• Directions for this task: Return copies of the lines below that mention "soap".

• Object change descriptions:
◇ ◇ ◇ ◇ ◇ ◇ ◇

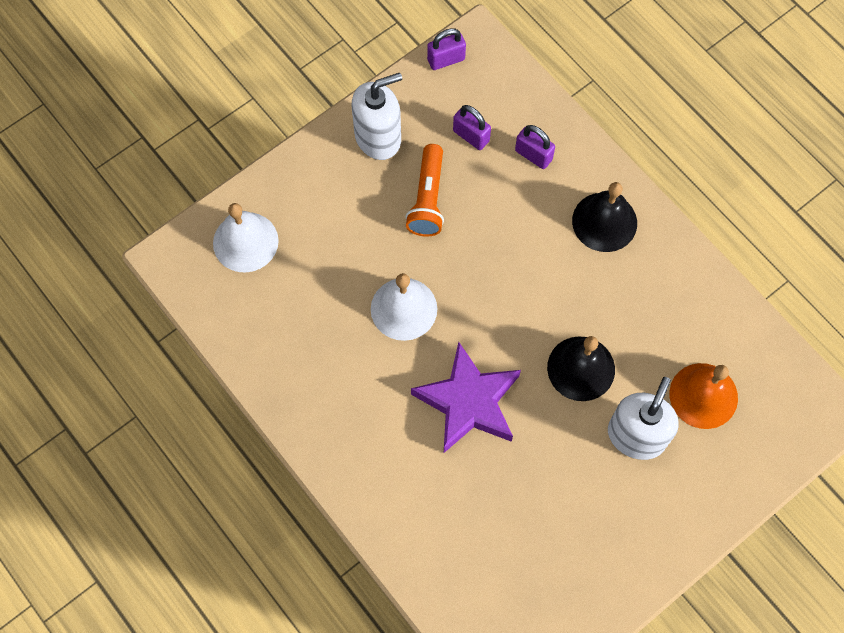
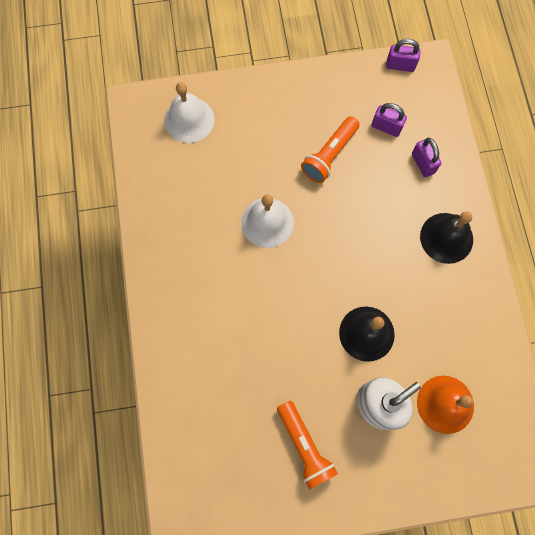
camera: 30 degrees right, 5 degrees up
white soap dispenser [352,73,402,160] -> none
purple star [411,342,521,453] -> none
purple padlock [453,105,491,150] -> purple padlock turned 45 degrees counterclockwise [372,103,407,137]
none -> orange flashlight [277,401,338,490]

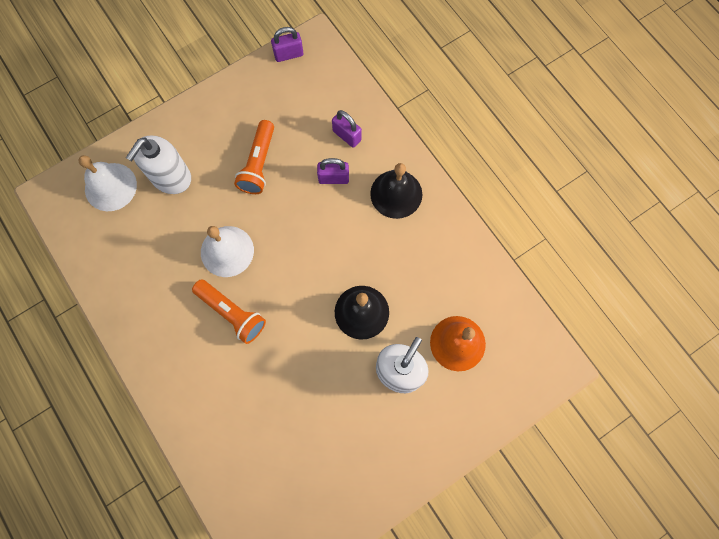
camera: 25 degrees left, 0 degrees up
orange flashlight [277,401,338,490] -> orange flashlight moved to [192,279,266,344]
purple padlock [372,103,407,137] -> purple padlock moved to [317,158,349,184]
none -> white soap dispenser [126,135,191,194]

◇ ◇ ◇ ◇ ◇ ◇ ◇

• Reply:
white soap dispenser [352,73,402,160] -> none
none -> white soap dispenser [126,135,191,194]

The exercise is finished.